> SET TASK
Reproduce, character for character, the part of the material that opens with the line containing "lakeshore [519, 226]" and closes with the line containing "What are the", including both of those lines.

> INPUT RECORDS
# # #

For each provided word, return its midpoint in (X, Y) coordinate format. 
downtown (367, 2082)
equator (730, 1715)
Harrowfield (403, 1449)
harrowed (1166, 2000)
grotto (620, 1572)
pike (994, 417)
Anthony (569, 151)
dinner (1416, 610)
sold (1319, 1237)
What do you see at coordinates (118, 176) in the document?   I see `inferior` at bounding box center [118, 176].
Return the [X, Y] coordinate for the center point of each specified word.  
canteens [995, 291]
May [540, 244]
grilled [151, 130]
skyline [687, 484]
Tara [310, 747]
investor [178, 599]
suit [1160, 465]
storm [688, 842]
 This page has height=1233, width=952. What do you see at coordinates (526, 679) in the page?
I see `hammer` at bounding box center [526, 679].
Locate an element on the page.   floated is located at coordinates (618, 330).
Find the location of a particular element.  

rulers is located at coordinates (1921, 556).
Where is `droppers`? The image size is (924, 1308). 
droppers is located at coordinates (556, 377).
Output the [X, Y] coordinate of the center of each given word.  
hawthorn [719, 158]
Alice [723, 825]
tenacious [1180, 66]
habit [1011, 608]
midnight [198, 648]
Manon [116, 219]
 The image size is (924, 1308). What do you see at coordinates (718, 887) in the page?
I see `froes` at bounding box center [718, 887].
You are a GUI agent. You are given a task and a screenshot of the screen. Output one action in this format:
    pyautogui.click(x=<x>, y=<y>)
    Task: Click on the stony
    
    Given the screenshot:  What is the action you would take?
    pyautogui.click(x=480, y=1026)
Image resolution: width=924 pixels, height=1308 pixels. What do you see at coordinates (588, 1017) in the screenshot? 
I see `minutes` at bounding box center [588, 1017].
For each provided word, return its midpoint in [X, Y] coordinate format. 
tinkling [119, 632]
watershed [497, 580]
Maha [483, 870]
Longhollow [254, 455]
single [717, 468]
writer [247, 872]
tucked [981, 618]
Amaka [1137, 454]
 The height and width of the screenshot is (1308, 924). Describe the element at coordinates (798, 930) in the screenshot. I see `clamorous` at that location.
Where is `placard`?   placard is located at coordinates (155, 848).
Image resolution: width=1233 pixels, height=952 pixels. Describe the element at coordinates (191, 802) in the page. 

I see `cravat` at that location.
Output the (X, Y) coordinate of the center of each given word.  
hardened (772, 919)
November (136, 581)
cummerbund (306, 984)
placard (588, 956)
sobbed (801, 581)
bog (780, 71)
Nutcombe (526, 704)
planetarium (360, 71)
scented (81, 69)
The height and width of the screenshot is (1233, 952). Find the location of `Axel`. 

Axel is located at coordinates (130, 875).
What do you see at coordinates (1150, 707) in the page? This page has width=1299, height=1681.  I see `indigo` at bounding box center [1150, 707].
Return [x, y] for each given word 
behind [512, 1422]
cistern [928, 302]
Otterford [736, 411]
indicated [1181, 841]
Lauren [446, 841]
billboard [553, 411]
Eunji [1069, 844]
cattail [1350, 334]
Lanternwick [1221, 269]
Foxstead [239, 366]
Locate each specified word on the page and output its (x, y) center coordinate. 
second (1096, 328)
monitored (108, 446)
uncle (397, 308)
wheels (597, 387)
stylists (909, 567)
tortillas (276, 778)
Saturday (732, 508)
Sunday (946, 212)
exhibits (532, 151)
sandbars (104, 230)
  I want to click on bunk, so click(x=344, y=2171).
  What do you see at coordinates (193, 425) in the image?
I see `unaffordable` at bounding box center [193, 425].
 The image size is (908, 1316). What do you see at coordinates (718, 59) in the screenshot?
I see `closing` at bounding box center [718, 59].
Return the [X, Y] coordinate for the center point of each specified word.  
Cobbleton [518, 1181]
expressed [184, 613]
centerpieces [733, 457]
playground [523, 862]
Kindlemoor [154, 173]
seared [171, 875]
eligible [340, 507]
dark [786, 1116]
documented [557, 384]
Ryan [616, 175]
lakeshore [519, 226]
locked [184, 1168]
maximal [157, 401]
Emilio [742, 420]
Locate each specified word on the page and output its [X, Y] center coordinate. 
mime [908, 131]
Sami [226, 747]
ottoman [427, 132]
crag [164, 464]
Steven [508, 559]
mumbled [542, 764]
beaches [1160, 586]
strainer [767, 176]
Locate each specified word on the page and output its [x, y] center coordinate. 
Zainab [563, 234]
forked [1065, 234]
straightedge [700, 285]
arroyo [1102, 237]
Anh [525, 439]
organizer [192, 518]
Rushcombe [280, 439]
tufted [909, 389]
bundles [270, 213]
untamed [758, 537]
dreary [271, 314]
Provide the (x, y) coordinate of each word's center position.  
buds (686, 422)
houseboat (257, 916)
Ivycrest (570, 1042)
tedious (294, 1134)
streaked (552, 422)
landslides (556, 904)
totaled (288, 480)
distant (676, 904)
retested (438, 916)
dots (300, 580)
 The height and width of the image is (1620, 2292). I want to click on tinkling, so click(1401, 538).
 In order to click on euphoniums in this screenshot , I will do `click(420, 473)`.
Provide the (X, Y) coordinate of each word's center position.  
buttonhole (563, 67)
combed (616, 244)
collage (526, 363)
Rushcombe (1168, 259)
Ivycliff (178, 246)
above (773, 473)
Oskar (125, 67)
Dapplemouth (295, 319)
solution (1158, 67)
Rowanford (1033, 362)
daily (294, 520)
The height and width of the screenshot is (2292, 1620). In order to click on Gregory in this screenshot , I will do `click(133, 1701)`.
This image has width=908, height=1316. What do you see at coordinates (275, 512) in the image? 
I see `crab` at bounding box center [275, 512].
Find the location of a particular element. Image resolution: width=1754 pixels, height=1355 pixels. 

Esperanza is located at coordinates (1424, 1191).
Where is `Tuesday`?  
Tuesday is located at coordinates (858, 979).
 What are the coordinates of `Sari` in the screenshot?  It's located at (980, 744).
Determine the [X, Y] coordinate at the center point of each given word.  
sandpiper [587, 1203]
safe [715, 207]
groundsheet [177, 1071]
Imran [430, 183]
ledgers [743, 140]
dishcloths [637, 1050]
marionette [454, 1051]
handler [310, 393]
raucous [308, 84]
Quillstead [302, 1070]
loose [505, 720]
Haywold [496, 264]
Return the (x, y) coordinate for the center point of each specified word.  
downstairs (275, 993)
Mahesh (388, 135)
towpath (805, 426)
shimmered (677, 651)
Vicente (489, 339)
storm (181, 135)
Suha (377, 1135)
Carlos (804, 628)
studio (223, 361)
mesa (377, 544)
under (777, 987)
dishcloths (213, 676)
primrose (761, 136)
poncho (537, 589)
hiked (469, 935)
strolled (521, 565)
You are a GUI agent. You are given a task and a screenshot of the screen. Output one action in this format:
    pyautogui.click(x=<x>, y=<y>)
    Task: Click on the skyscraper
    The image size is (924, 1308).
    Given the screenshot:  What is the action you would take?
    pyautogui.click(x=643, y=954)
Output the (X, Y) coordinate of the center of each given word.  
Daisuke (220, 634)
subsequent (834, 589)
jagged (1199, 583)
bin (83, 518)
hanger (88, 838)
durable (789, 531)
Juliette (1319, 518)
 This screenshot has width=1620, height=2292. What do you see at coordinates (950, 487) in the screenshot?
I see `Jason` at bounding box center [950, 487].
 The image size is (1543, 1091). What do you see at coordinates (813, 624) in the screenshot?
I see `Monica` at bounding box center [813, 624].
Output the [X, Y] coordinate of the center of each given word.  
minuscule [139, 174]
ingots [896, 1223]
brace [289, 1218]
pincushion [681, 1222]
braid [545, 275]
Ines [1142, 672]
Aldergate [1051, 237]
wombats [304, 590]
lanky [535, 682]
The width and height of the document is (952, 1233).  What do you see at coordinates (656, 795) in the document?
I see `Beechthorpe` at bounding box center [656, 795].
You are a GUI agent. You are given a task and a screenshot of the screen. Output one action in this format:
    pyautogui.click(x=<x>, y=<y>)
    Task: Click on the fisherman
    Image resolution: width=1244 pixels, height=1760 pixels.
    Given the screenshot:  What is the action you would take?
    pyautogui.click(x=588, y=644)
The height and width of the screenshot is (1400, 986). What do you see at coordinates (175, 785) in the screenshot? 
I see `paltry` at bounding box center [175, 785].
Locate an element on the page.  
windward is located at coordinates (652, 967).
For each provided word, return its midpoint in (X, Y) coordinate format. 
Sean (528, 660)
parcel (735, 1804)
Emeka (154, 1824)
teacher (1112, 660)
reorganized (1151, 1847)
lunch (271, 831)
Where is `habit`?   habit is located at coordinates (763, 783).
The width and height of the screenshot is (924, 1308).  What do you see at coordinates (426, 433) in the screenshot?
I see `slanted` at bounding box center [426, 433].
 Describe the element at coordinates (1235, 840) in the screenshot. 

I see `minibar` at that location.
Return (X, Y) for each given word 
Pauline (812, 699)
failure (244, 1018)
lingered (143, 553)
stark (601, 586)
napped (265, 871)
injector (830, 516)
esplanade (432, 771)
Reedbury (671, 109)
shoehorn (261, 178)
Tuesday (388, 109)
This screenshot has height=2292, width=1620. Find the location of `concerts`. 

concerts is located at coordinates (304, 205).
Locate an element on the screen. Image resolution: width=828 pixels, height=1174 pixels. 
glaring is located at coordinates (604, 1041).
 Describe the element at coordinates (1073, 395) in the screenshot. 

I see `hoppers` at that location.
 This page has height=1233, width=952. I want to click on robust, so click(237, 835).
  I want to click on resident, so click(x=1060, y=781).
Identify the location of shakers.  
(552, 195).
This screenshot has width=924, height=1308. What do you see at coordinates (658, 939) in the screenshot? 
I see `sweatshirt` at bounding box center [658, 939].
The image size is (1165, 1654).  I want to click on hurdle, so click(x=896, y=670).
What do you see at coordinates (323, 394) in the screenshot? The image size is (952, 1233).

# # #

> IN RESPONSE
lakeshore [519, 226]
locked [184, 1168]
maximal [157, 401]
Emilio [742, 420]
Locate each specified word on the page and output its [X, Y] center coordinate. 
mime [908, 131]
Sami [226, 747]
ottoman [427, 132]
crag [164, 464]
Steven [508, 559]
mumbled [542, 764]
beaches [1160, 586]
strainer [767, 176]
Locate each specified word on the page and output its [x, y] center coordinate. 
Zainab [563, 234]
forked [1065, 234]
straightedge [700, 285]
arroyo [1102, 237]
Anh [525, 439]
organizer [192, 518]
Rushcombe [280, 439]
tufted [909, 389]
bundles [270, 213]
untamed [758, 537]
dreary [271, 314]
Provide the (x, y) coordinate of each word's center position.  
buds (686, 422)
houseboat (257, 916)
Ivycrest (570, 1042)
tedious (294, 1134)
streaked (552, 422)
landslides (556, 904)
totaled (288, 480)
distant (676, 904)
retested (438, 916)
dots (300, 580)
 The height and width of the image is (1620, 2292). I want to click on tinkling, so click(1401, 538).
 In order to click on euphoniums in this screenshot , I will do `click(420, 473)`.
Provide the (X, Y) coordinate of each word's center position.  
buttonhole (563, 67)
combed (616, 244)
collage (526, 363)
Rushcombe (1168, 259)
Ivycliff (178, 246)
above (773, 473)
Oskar (125, 67)
Dapplemouth (295, 319)
solution (1158, 67)
Rowanford (1033, 362)
daily (294, 520)
The height and width of the screenshot is (2292, 1620). In order to click on Gregory in this screenshot , I will do `click(133, 1701)`.
This image has width=908, height=1316. What do you see at coordinates (275, 512) in the image? 
I see `crab` at bounding box center [275, 512].
Find the location of a particular element. Image resolution: width=1754 pixels, height=1355 pixels. 

Esperanza is located at coordinates (1424, 1191).
Where is `Tuesday`?  
Tuesday is located at coordinates (858, 979).
 What are the coordinates of `Sari` in the screenshot?  It's located at (980, 744).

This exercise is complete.